What you will do: Exact duplicates of the lines from the top of the data through the line containing "[(127,250),(137,272),(171,258),(162,234),(127,250)]" are needed, with every picture left out.

Data:
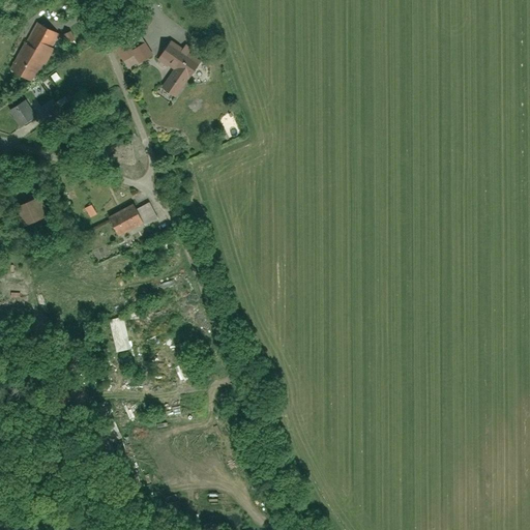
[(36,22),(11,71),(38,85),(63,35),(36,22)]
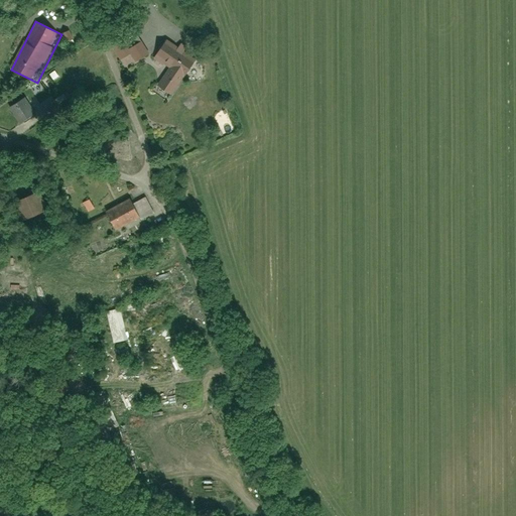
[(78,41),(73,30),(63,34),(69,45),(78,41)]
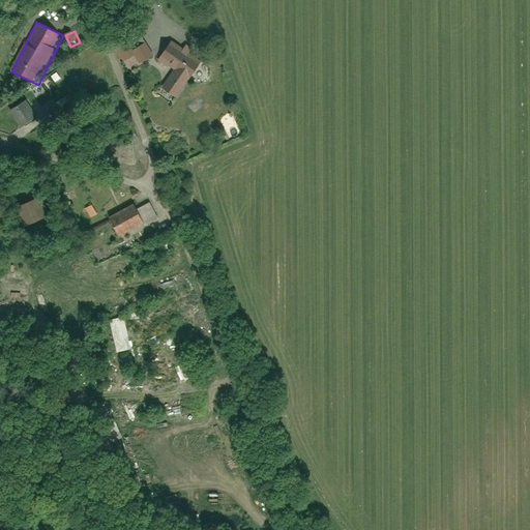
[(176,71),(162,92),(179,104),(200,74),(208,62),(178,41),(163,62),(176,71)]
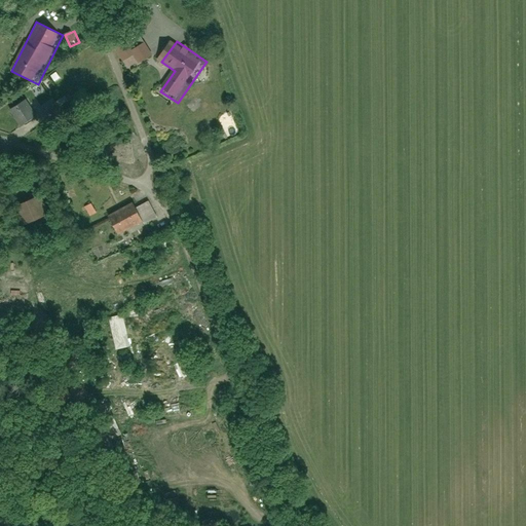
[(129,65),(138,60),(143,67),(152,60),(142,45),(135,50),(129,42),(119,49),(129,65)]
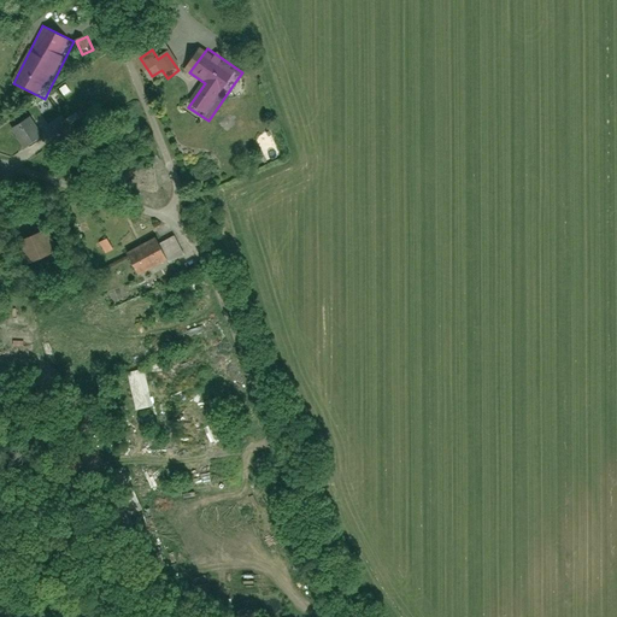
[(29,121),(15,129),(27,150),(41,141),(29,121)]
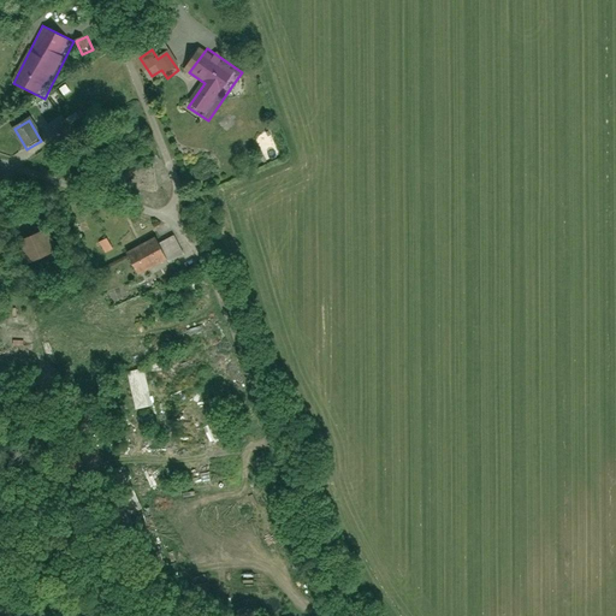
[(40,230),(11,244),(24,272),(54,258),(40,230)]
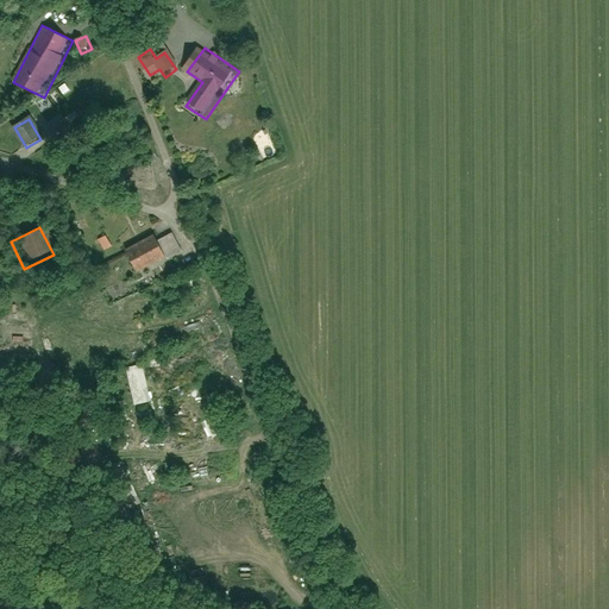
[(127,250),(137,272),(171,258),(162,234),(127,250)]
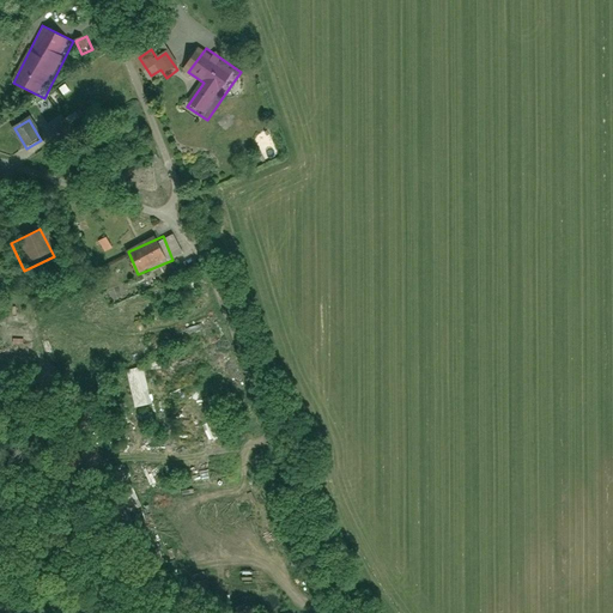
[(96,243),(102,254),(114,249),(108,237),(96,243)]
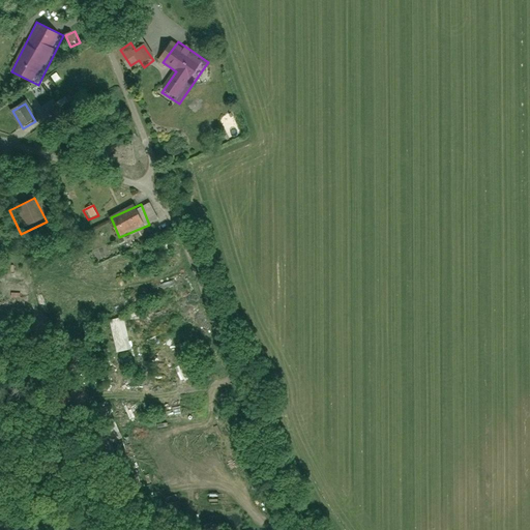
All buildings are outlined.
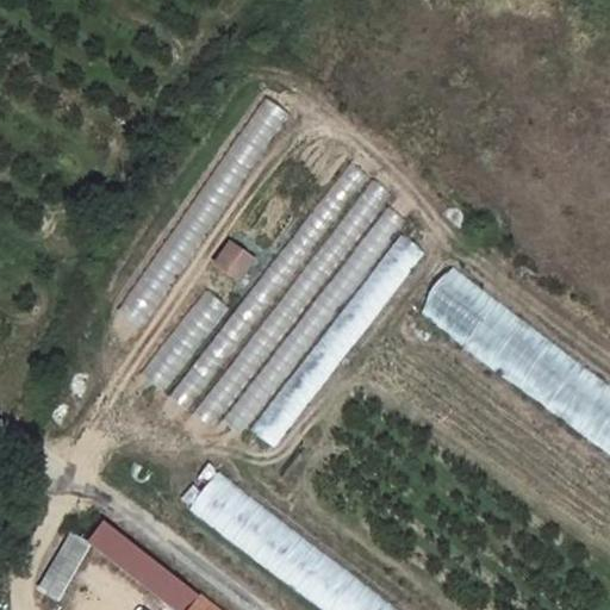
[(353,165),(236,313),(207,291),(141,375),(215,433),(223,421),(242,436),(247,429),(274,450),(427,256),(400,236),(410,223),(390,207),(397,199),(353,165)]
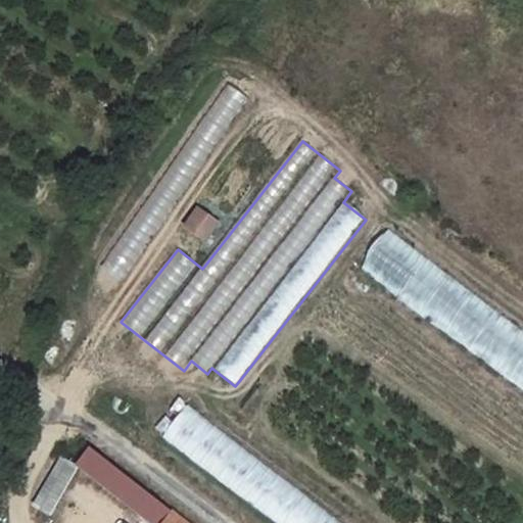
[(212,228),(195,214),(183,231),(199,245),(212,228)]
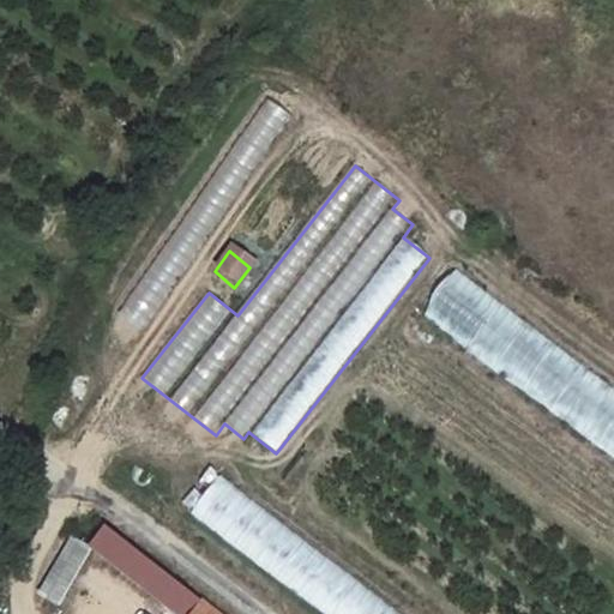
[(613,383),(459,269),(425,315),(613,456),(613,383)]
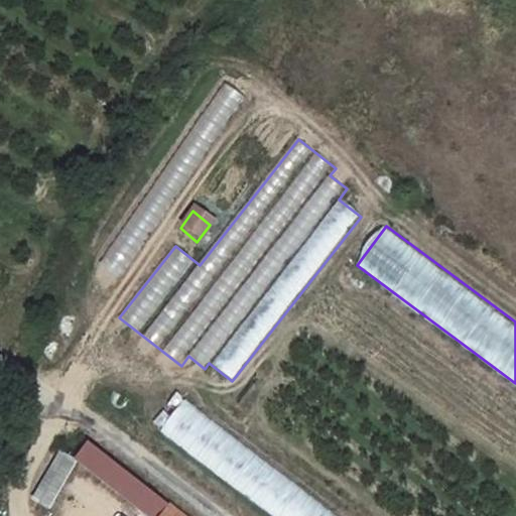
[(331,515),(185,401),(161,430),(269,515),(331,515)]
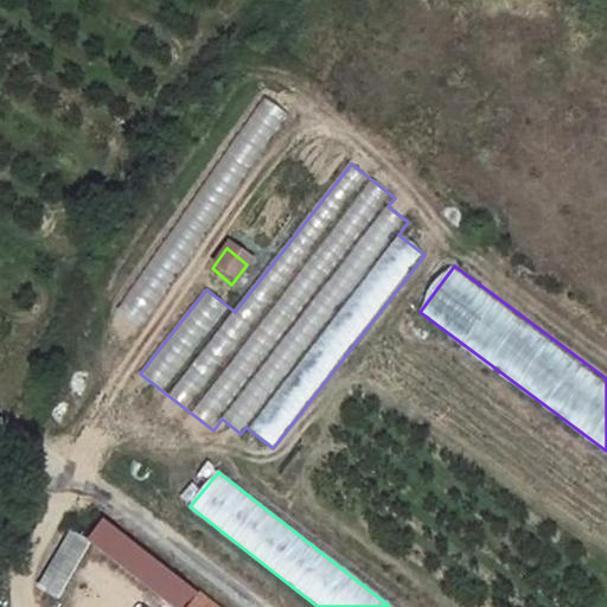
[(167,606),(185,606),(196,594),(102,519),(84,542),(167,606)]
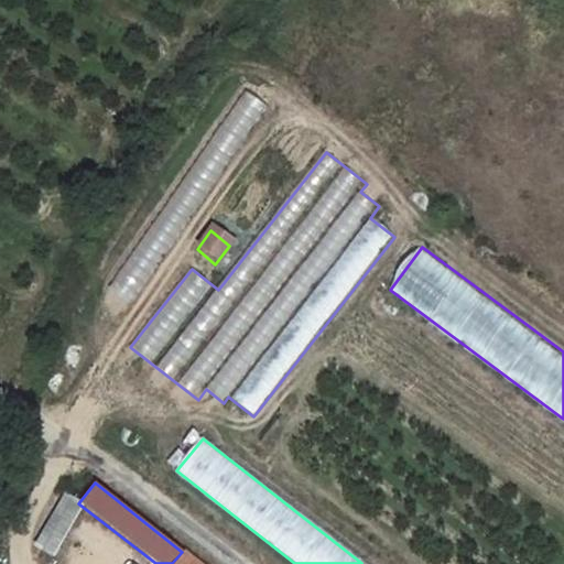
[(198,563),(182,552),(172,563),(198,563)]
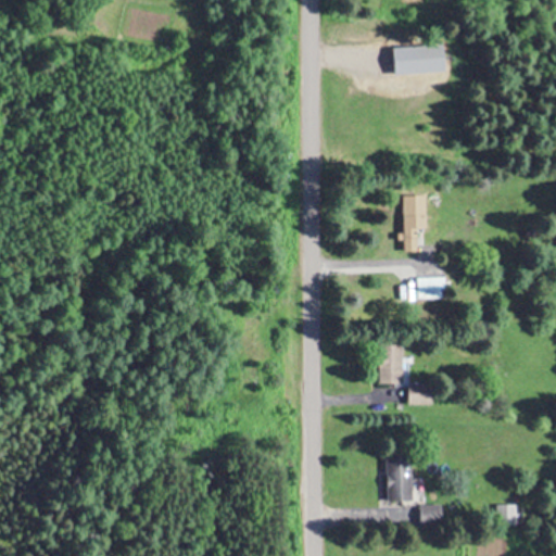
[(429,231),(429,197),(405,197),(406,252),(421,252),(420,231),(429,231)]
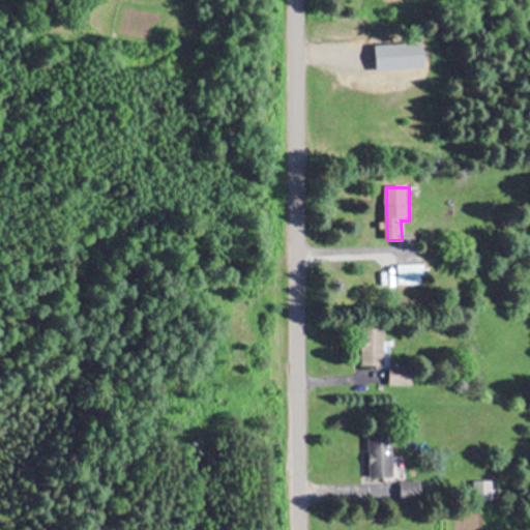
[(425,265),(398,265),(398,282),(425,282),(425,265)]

Solution to this exercise:
[(36,22),(11,71),(38,85),(63,35),(36,22)]
[(78,41),(73,30),(63,34),(69,45),(78,41)]
[(176,71),(162,92),(179,104),(200,74),(208,62),(178,41),(163,62),(176,71)]
[(129,65),(138,60),(143,67),(152,60),(142,45),(135,50),(129,42),(119,49),(129,65)]
[(29,121),(15,129),(27,150),(41,141),(29,121)]
[(40,230),(11,244),(24,272),(54,258),(40,230)]
[(127,250),(137,272),(171,258),(162,234),(127,250)]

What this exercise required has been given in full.